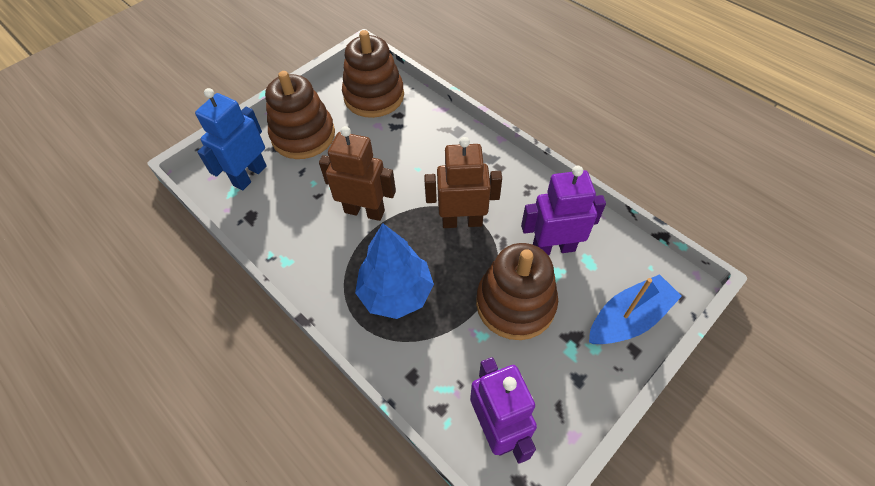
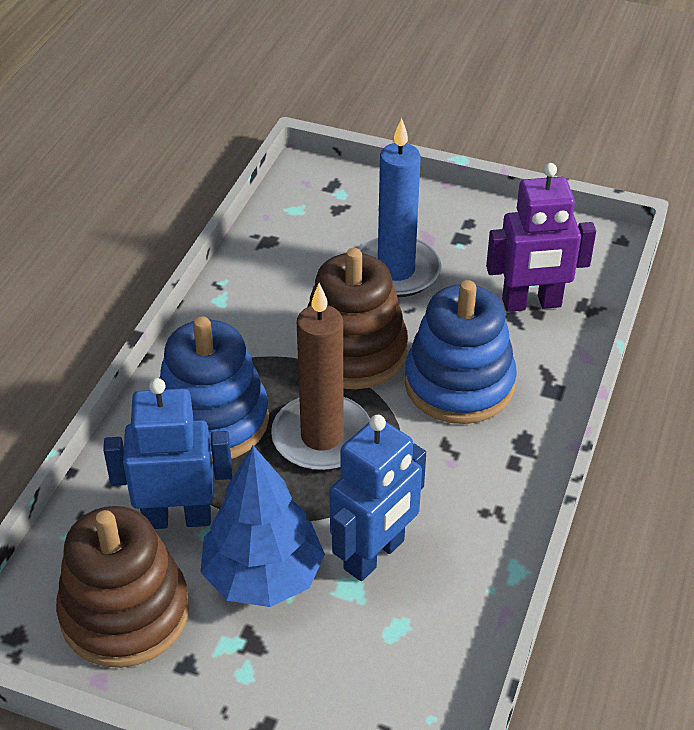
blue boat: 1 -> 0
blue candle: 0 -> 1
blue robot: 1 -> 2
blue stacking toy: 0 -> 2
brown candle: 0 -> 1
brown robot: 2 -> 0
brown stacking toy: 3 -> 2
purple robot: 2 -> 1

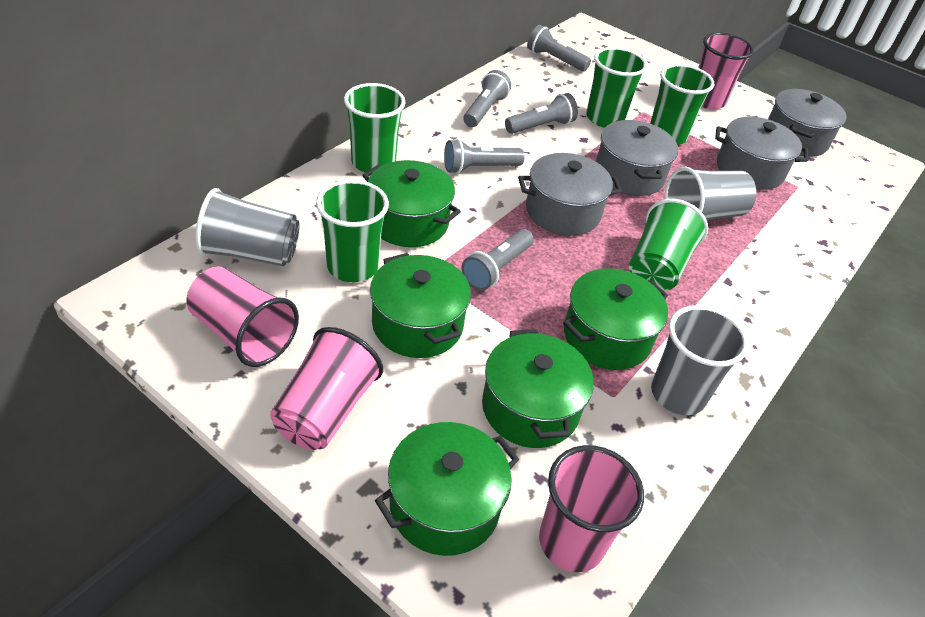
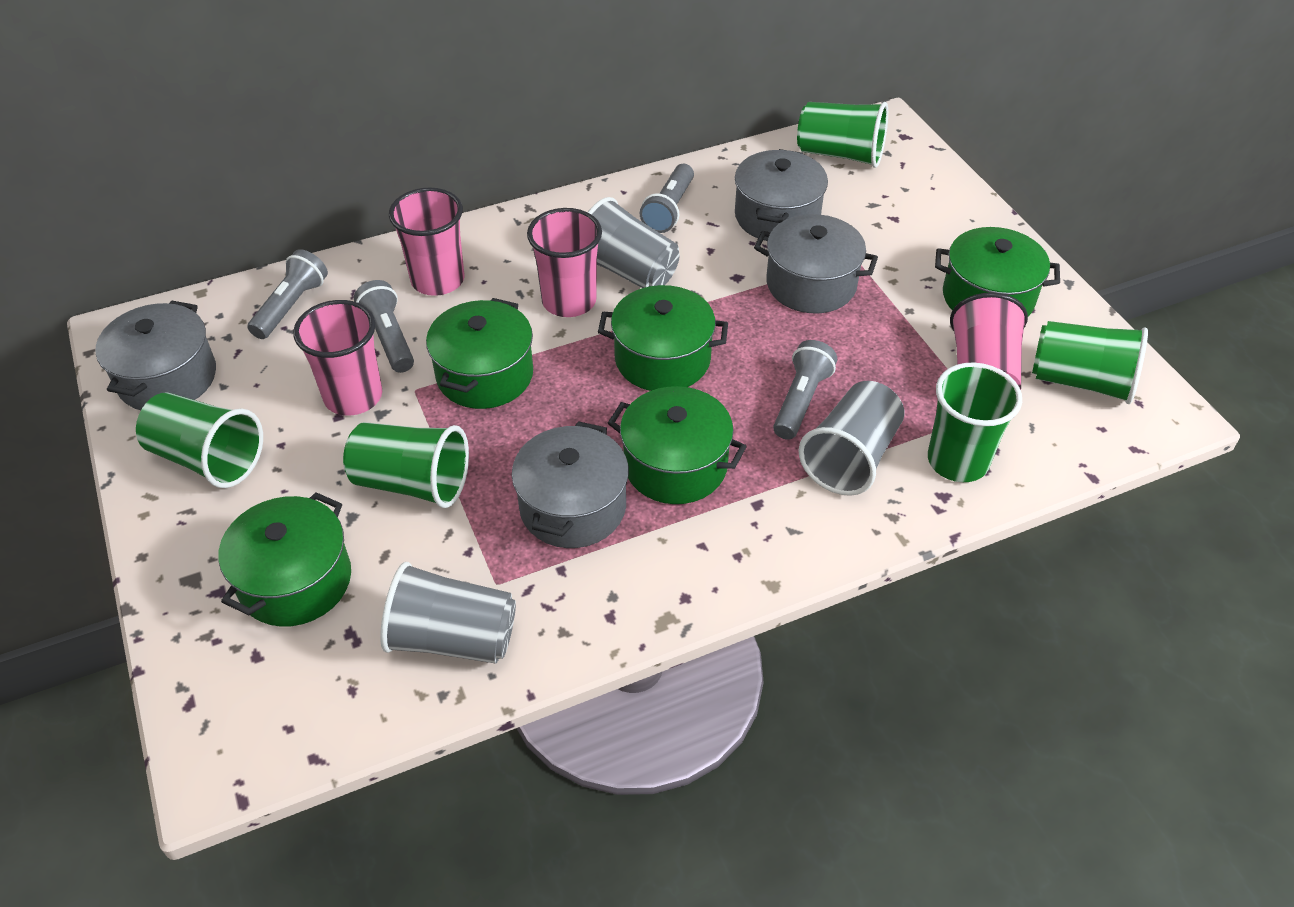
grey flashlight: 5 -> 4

━━━━━━━━━━━━━━━━

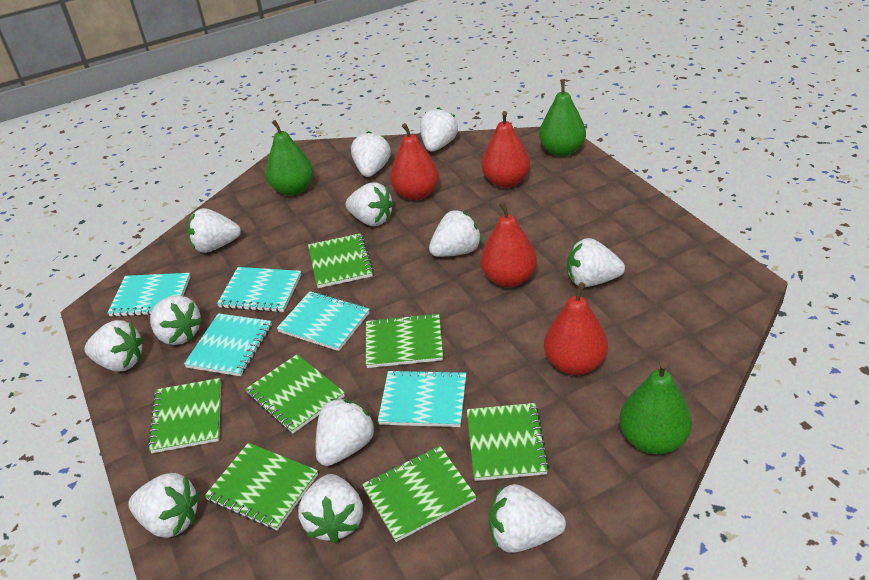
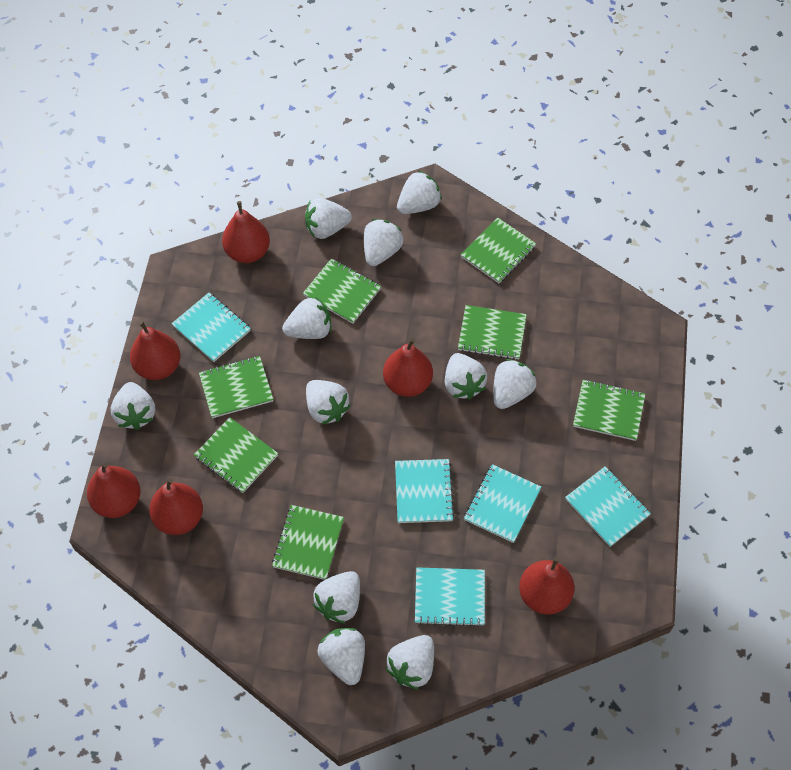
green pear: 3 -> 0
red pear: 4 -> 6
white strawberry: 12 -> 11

━━━━━━━━━━━━━━━━

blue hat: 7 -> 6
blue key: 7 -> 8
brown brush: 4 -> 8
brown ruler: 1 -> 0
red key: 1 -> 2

━━━━━━━━━━━━━━━━

Problem details :: Tell how many lines of the data above include the string "blue", with no other text in the answer.

Answer space :: 6